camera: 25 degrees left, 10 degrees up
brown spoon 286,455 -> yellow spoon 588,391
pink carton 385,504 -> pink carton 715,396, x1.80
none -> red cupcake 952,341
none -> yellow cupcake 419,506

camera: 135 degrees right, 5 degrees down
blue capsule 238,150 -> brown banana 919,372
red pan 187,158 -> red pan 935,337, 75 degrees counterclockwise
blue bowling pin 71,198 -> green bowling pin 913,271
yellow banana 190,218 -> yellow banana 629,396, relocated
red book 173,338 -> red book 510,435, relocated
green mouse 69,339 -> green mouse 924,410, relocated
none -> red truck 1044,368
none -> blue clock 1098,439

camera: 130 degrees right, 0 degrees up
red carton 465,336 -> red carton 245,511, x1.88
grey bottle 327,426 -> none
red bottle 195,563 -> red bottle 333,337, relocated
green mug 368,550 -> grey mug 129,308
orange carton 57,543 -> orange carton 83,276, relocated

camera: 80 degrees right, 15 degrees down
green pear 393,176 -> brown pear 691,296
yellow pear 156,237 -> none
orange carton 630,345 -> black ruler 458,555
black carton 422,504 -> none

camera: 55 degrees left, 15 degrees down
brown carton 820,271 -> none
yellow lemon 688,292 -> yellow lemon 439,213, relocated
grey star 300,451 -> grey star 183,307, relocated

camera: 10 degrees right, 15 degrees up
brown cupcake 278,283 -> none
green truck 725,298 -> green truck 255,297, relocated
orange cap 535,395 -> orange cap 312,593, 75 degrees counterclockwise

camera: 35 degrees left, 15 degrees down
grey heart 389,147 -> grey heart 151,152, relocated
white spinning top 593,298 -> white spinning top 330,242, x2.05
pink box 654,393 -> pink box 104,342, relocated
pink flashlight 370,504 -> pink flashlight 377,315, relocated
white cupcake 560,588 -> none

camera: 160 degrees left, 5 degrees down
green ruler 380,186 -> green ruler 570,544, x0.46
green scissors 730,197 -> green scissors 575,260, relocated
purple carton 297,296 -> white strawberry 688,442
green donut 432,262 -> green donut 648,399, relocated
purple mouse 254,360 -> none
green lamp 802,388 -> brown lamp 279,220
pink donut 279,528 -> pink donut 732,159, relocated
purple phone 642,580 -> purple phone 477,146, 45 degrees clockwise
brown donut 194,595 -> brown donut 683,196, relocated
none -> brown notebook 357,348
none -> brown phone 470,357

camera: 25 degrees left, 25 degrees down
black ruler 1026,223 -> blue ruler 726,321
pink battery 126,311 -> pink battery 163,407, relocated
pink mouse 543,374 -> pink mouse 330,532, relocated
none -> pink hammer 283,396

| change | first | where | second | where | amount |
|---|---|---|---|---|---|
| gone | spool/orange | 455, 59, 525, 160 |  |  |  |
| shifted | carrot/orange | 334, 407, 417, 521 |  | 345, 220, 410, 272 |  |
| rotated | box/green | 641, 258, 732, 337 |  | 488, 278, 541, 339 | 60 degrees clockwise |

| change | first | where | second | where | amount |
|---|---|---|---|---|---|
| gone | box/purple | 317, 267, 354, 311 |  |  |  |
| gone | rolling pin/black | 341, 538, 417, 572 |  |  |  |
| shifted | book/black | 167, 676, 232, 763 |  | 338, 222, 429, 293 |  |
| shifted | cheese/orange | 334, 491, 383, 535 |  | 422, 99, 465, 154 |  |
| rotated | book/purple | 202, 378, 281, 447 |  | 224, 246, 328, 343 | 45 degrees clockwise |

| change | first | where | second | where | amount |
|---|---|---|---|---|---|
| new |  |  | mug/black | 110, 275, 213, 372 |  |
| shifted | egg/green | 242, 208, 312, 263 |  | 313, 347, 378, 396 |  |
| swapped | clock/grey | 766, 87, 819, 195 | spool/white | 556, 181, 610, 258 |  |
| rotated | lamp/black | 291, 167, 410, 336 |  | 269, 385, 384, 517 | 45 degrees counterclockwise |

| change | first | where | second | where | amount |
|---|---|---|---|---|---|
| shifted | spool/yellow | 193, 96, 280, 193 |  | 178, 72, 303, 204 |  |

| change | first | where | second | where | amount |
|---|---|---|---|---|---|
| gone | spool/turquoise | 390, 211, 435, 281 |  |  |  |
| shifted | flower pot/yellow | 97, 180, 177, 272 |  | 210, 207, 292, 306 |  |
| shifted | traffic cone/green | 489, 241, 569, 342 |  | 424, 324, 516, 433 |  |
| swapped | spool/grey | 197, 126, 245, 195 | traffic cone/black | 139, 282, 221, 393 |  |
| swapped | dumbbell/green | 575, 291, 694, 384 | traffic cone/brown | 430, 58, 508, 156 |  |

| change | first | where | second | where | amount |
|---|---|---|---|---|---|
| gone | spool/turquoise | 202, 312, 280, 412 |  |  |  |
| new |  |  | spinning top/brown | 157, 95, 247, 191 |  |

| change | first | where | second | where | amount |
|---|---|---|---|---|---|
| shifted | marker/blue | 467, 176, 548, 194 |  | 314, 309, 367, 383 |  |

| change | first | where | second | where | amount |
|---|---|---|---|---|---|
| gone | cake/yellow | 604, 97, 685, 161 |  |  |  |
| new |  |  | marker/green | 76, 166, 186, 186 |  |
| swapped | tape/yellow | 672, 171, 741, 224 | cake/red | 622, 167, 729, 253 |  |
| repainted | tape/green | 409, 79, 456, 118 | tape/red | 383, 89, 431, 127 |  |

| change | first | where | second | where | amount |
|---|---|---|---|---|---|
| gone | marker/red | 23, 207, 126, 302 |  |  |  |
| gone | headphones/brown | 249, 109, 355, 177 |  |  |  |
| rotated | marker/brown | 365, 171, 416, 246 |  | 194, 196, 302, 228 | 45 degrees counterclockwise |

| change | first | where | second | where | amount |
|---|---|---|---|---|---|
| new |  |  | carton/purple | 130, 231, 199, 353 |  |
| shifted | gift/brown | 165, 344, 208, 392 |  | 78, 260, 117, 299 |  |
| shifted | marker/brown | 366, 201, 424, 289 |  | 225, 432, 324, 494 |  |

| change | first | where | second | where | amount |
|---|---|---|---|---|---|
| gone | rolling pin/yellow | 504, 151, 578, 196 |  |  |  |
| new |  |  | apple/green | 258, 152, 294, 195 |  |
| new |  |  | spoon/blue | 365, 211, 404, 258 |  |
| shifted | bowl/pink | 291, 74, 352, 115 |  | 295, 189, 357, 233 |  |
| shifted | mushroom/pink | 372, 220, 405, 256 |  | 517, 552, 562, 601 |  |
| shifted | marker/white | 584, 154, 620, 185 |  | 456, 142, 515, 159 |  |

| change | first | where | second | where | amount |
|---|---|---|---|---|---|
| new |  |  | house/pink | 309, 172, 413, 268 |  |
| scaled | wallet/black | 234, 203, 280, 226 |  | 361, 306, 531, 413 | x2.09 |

________________

▶ _Instructions to follow_:
Scan the records above for the word "pear". Copy each line that has it.

▶ _Task response_:
green pear 393,176 -> brown pear 691,296
yellow pear 156,237 -> none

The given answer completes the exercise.